━━━━━ Exercise material

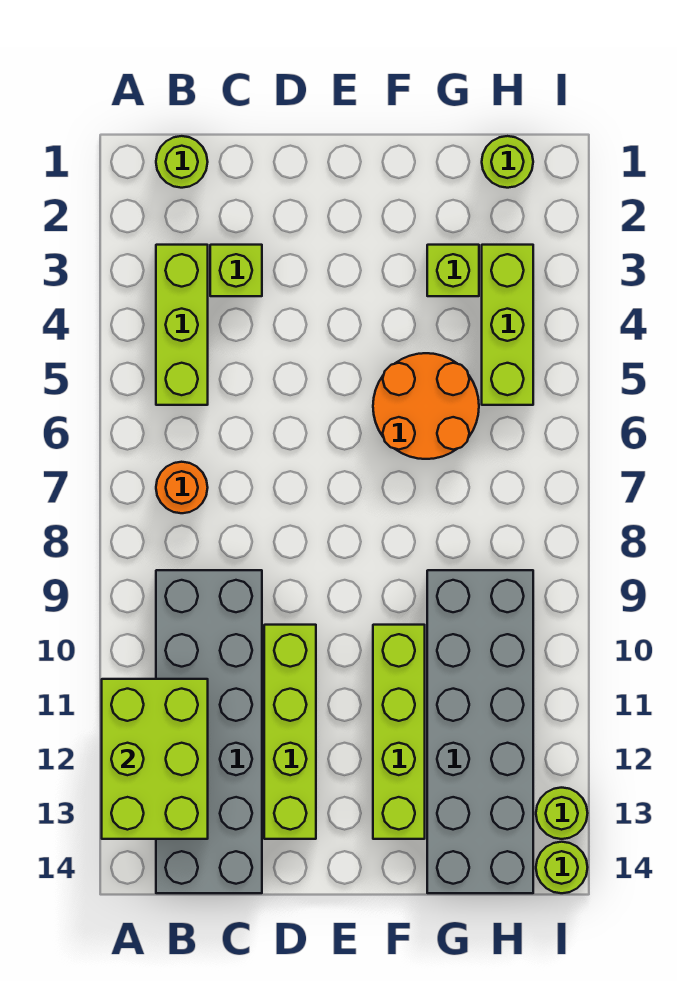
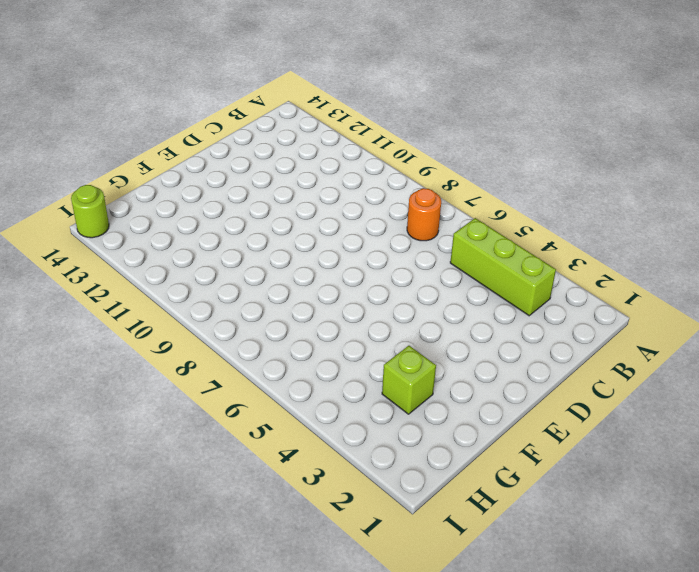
none -> lime round brick B1 level 1
none -> grey brick B9:C14 level 1
none -> lime brick C3 level 1

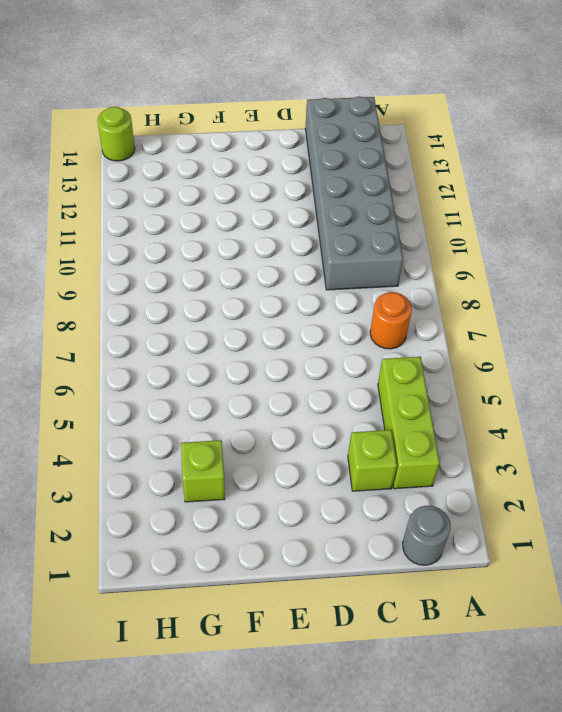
grey round brick B1 level 1 -> lime round brick B1 level 1
none -> lime brick D10:D13 level 1
none -> orange round brick F5:G6 level 1
none -> lime brick F10:F13 level 1

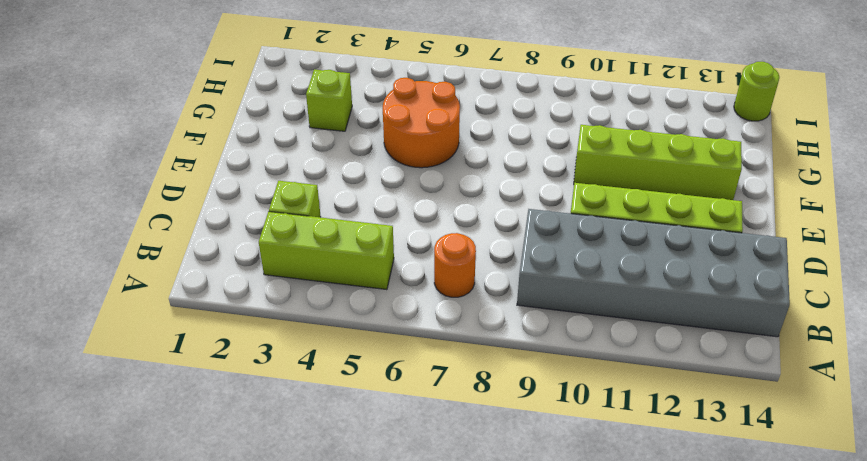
none -> lime round brick B1 level 1
none -> grey brick G9:H14 level 1
none -> lime round brick H1 level 1

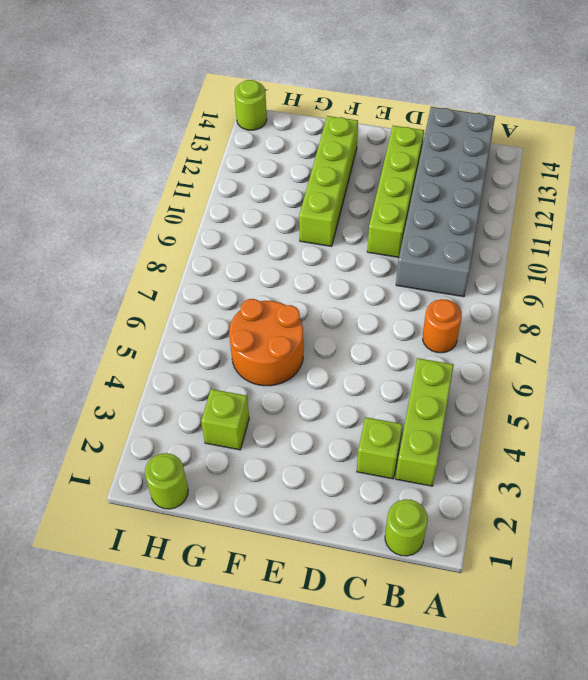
none -> grey brick G9:H14 level 1
none -> lime brick H3:H5 level 1
none -> lime round brick I13 level 1

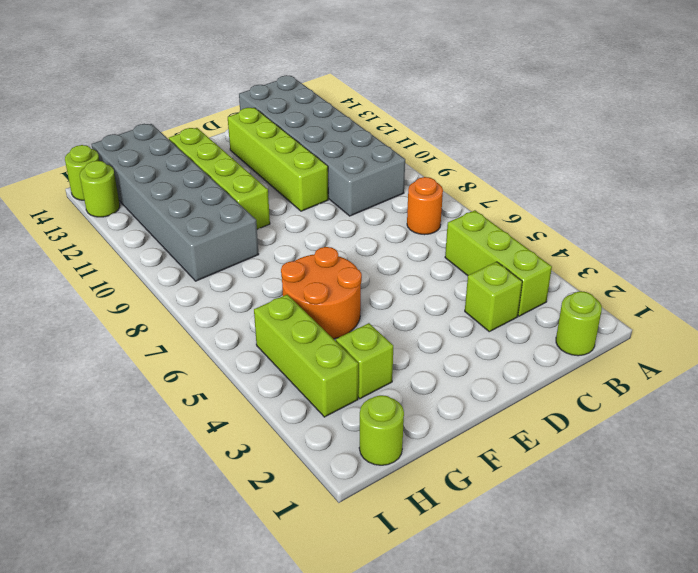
none -> lime brick A11:B13 level 2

━━━━━━━━━━

- What is needed
All lines from the one that contains "none -> lime round brick H1 level 1" through the last line of the data should be retyped exactly, with the pictures left out.

- Response for this exercise
none -> lime round brick H1 level 1

none -> grey brick G9:H14 level 1
none -> lime brick H3:H5 level 1
none -> lime round brick I13 level 1

none -> lime brick A11:B13 level 2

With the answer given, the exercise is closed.